Return the data below exactly, but only from the line containing "blue arrow: rotated 49 degrees clockwise" through the line containing "black circle at (477, 151): moved 2 px left", with both of those lines included.

::::

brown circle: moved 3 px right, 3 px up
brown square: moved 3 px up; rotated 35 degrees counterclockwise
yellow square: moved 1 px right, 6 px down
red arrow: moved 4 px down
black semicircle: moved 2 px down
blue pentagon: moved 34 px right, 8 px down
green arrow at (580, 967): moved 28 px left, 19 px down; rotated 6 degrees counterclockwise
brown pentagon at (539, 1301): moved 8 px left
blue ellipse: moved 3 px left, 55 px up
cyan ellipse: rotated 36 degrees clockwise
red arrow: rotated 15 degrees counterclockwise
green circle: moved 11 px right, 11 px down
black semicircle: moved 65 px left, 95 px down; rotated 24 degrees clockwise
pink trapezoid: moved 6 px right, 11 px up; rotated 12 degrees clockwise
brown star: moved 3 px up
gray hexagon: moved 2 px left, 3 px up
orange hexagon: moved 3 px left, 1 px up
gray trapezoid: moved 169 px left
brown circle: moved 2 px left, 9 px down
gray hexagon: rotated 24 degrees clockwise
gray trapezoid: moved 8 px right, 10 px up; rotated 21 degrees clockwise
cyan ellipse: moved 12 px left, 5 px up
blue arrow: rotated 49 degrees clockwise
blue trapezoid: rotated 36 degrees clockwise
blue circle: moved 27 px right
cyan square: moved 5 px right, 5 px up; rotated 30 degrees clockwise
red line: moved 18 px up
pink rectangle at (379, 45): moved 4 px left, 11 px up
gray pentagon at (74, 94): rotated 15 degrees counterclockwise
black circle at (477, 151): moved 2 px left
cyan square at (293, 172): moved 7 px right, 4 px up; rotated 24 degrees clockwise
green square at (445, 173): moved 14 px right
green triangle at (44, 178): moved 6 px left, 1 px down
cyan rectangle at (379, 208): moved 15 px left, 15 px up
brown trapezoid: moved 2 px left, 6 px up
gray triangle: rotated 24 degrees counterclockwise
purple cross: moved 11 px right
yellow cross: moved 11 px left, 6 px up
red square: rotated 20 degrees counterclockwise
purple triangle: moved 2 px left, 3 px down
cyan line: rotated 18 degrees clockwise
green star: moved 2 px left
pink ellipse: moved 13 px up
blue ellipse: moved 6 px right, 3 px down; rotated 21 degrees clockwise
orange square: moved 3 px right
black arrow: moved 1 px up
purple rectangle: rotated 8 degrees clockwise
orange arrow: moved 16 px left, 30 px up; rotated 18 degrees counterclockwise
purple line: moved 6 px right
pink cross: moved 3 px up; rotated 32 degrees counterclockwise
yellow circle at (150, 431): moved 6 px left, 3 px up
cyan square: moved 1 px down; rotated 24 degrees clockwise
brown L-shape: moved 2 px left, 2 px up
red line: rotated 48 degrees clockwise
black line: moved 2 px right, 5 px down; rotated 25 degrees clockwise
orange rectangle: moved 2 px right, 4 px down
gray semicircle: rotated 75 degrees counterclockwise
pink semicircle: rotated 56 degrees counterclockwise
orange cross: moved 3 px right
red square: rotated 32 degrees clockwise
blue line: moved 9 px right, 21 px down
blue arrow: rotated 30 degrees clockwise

::::

:: EXERCISE ANSWER ::
blue arrow: rotated 49 degrees clockwise
blue trapezoid: rotated 36 degrees clockwise
blue circle: moved 27 px right
cyan square: moved 5 px right, 5 px up; rotated 30 degrees clockwise
red line: moved 18 px up
pink rectangle at (379, 45): moved 4 px left, 11 px up
gray pentagon at (74, 94): rotated 15 degrees counterclockwise
black circle at (477, 151): moved 2 px left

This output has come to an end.